▶ _Task description_:
Across the data below, count every line where the string "schottky" appears. Answer with the number alone.

▶ _Excerpted records_:
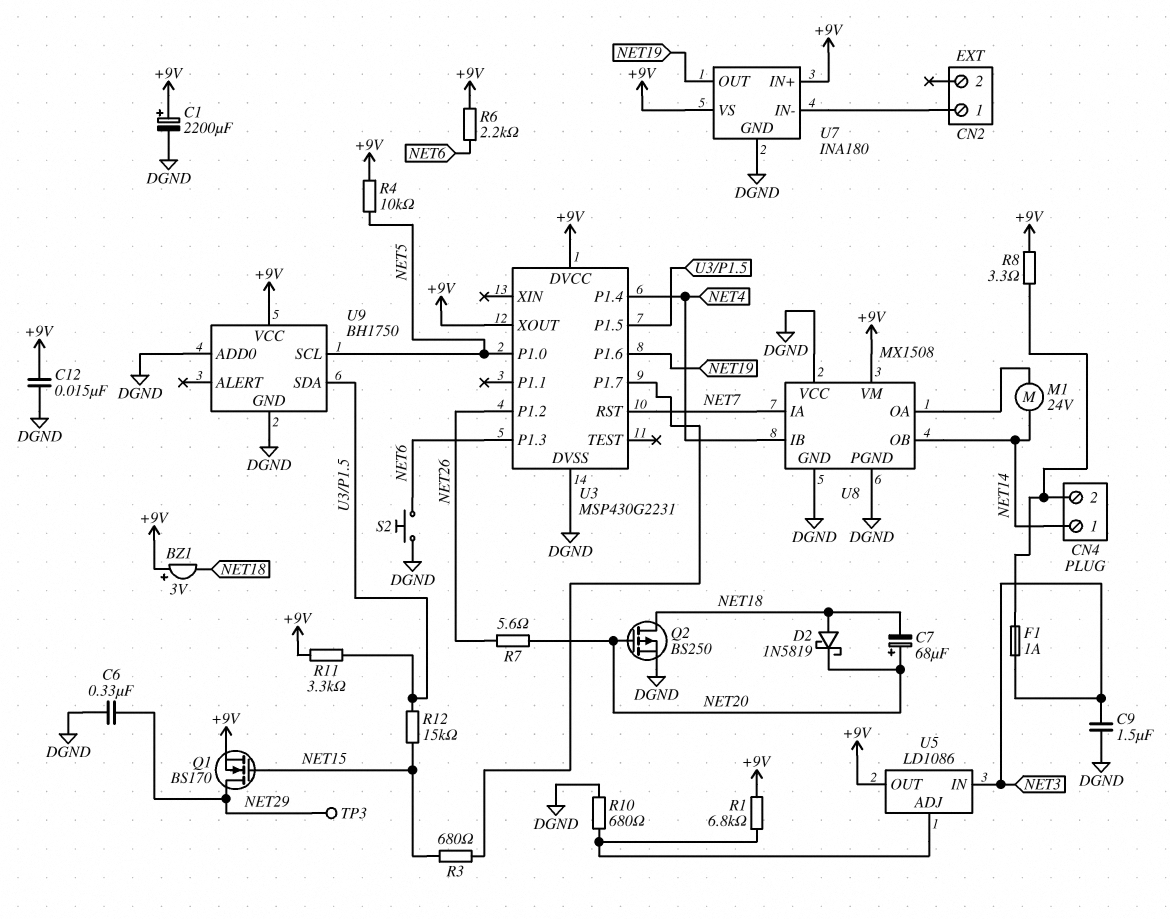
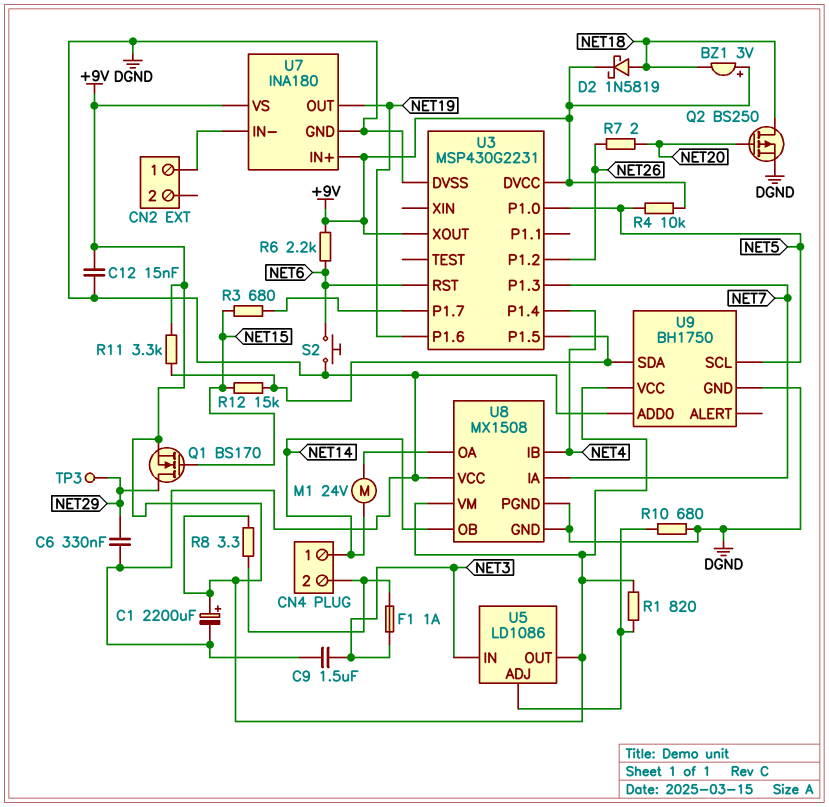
C7: 68uF (plus NET20, minus NET18) -> none
D2: schottky 1N5819 (A NET18, K NET20) -> schottky 1N5819 (A NET18, K +9V)
R1: 6.8k (+9V, U5/ADJ) -> 820 (+9V, U5/ADJ)
R7: 5.6 (NET20, NET26) -> 2 (NET20, NET26)
U3 pin P1.3: NET6 -> NET7
U3 pin RST: NET7 -> NET6

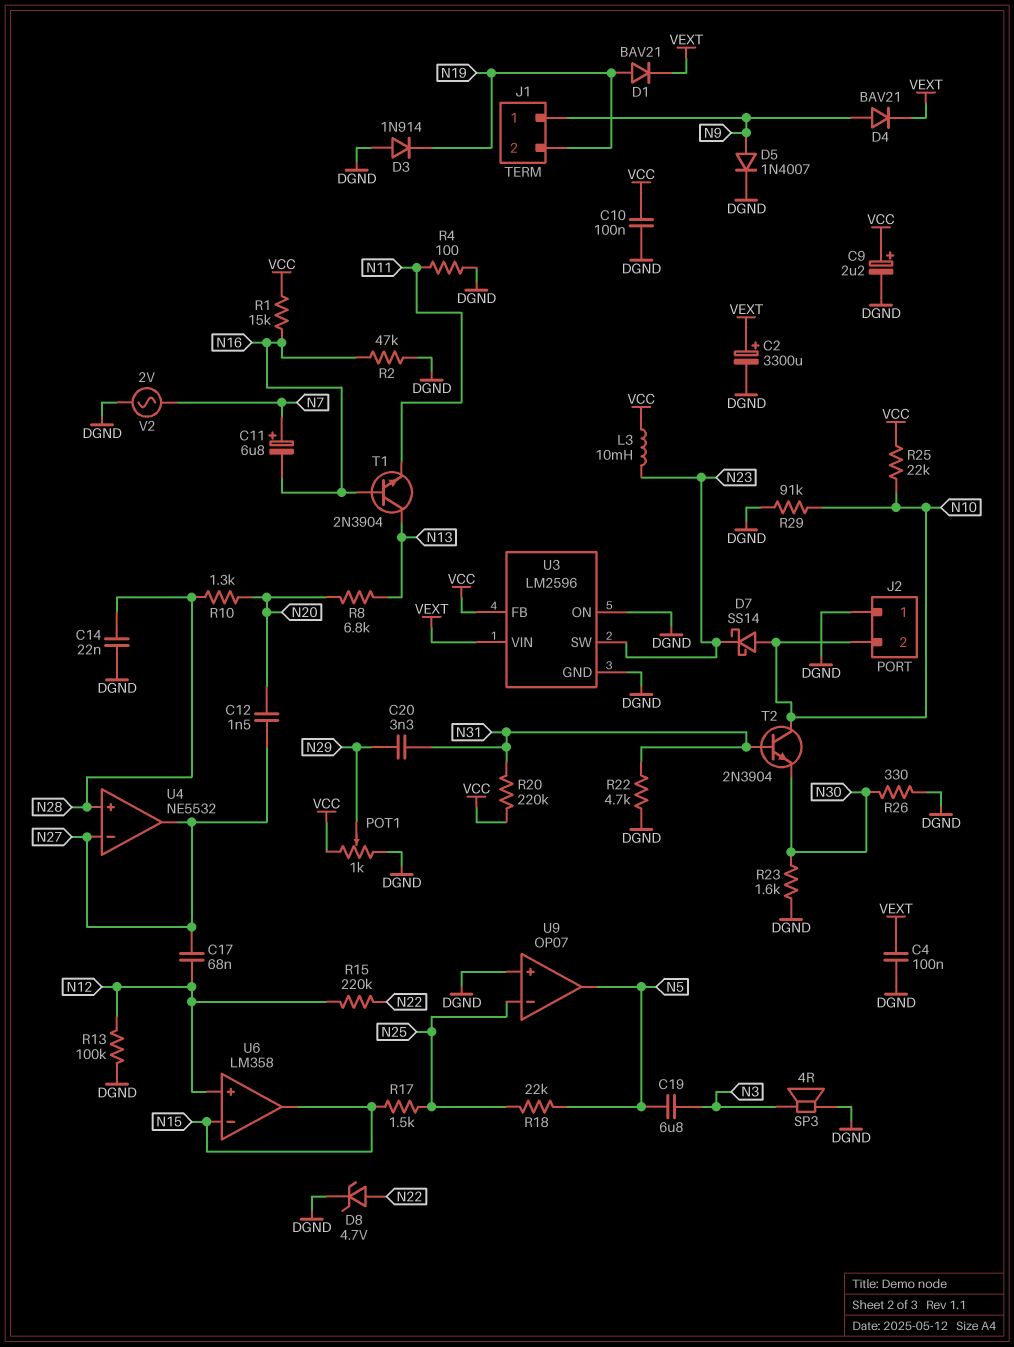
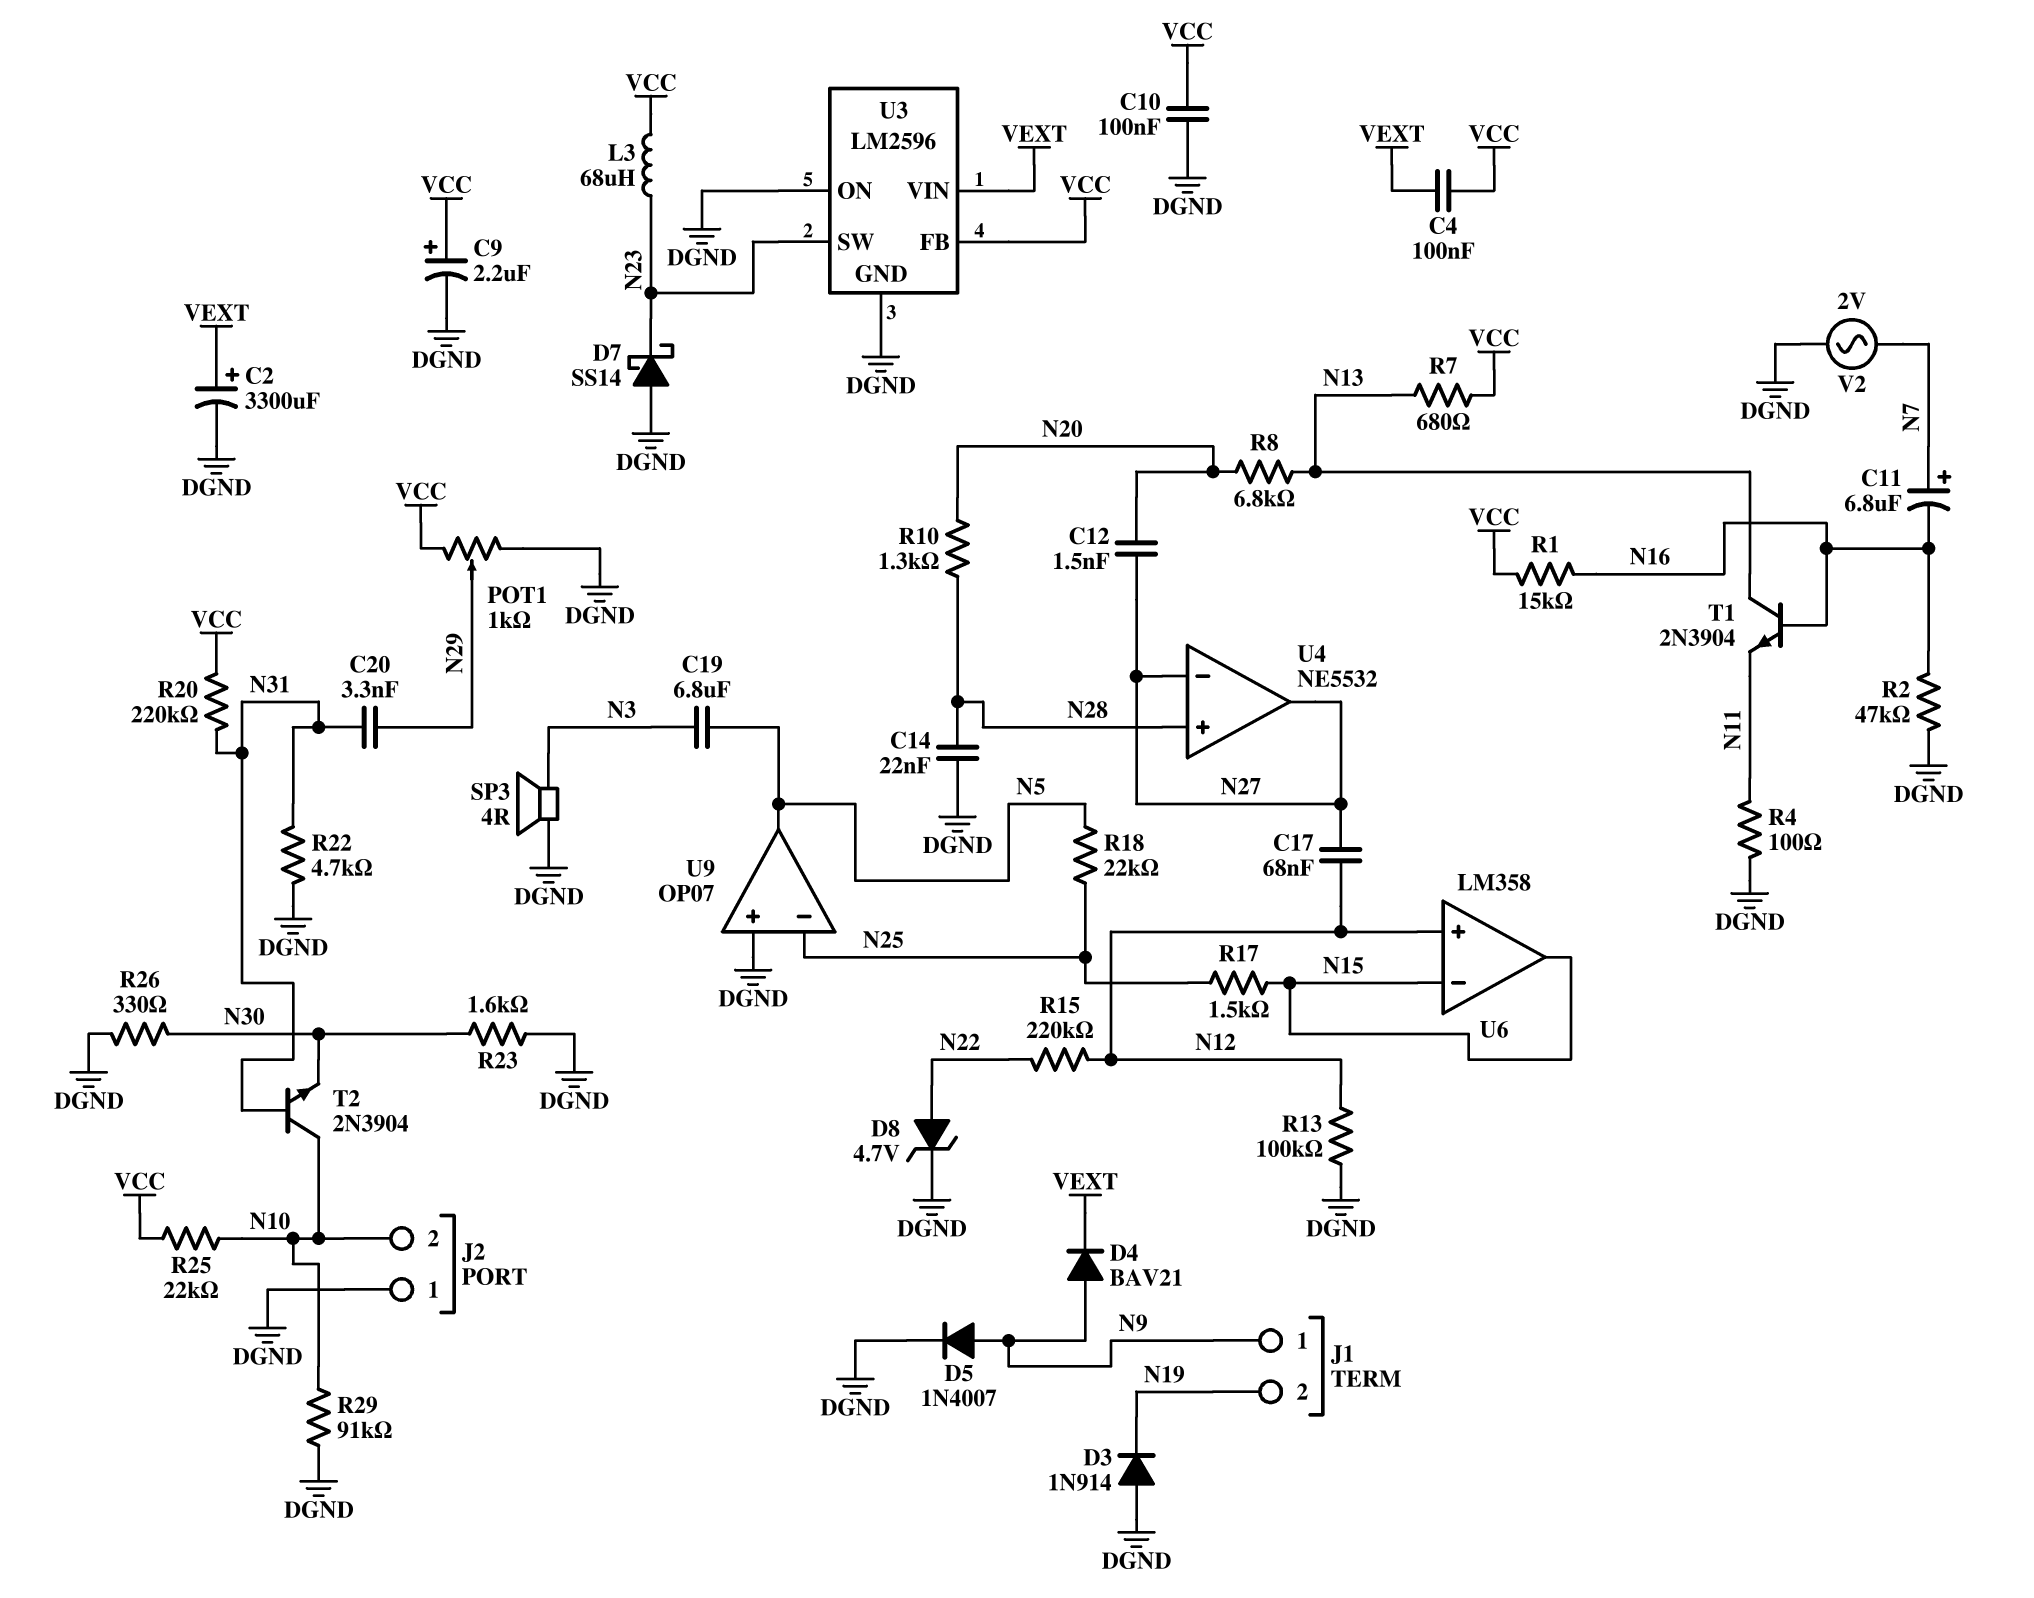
C4: 100nF (DGND, VEXT) -> 100nF (VCC, VEXT)
D1: diode BAV21 (A N19, K VEXT) -> none
D7: schottky SS14 (A N10, K N23) -> schottky SS14 (A DGND, K N23)
L3: 10mH (N23, VCC) -> 68uH (N23, VCC)
R7: none -> 680 (N13, VCC)

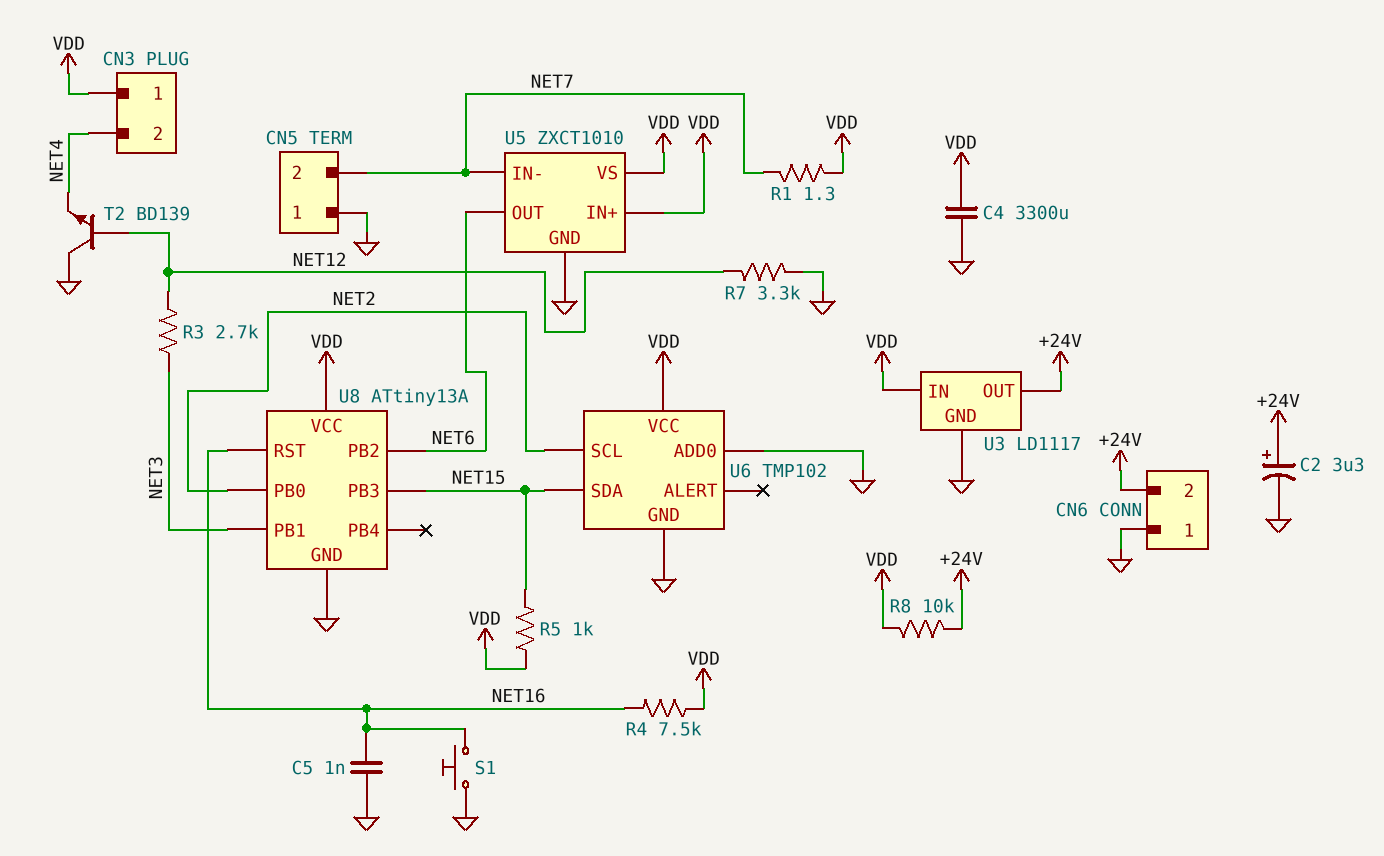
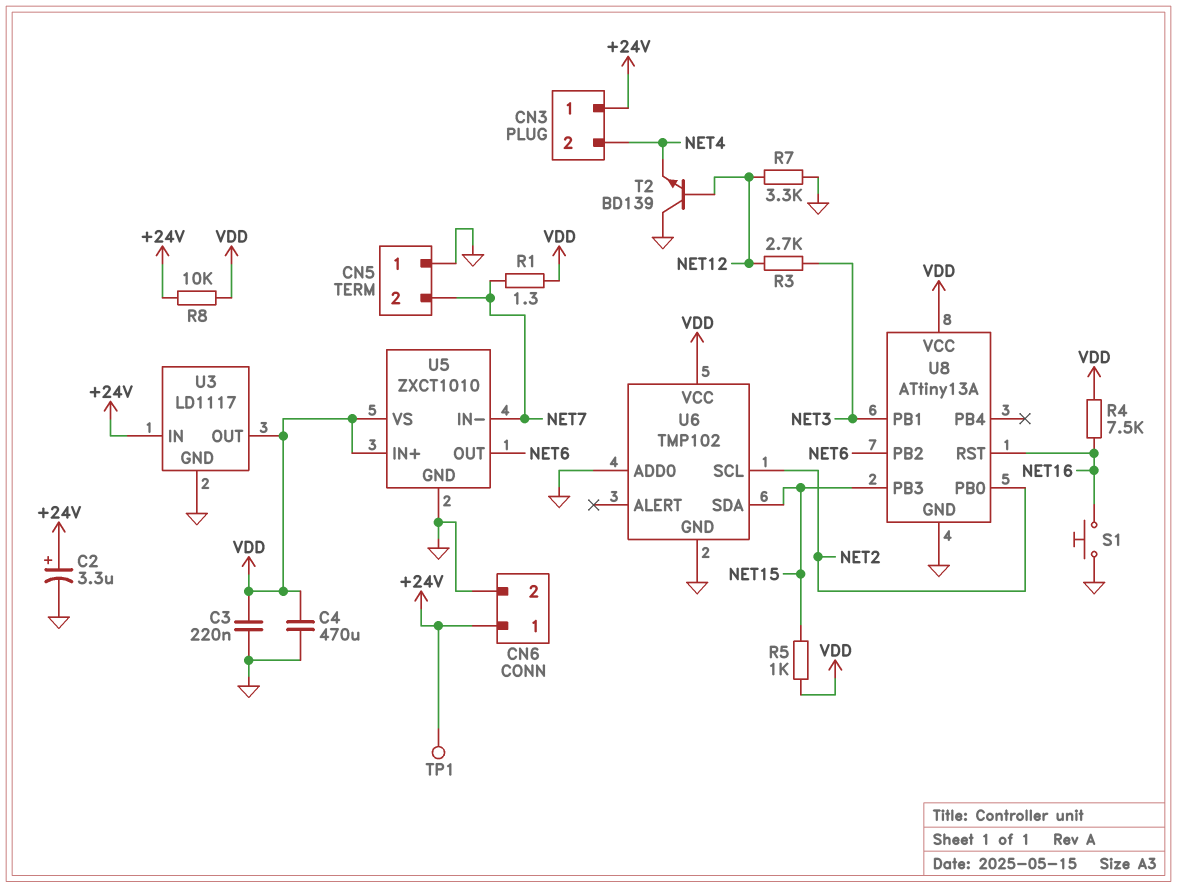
C3: none -> 220nF (GND, VDD)
C4: 3300uF (GND, VDD) -> 470uF (GND, VDD)
C5: 1nF (GND, NET16) -> none
CN3 pin 1: VDD -> +24V
CN6 pin 1: GND -> +24V
CN6 pin 2: +24V -> GND
TP1: none -> test point (+24V)
U3 pin IN: VDD -> +24V
U3 pin OUT: +24V -> VDD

▶ _Result of the task_:
2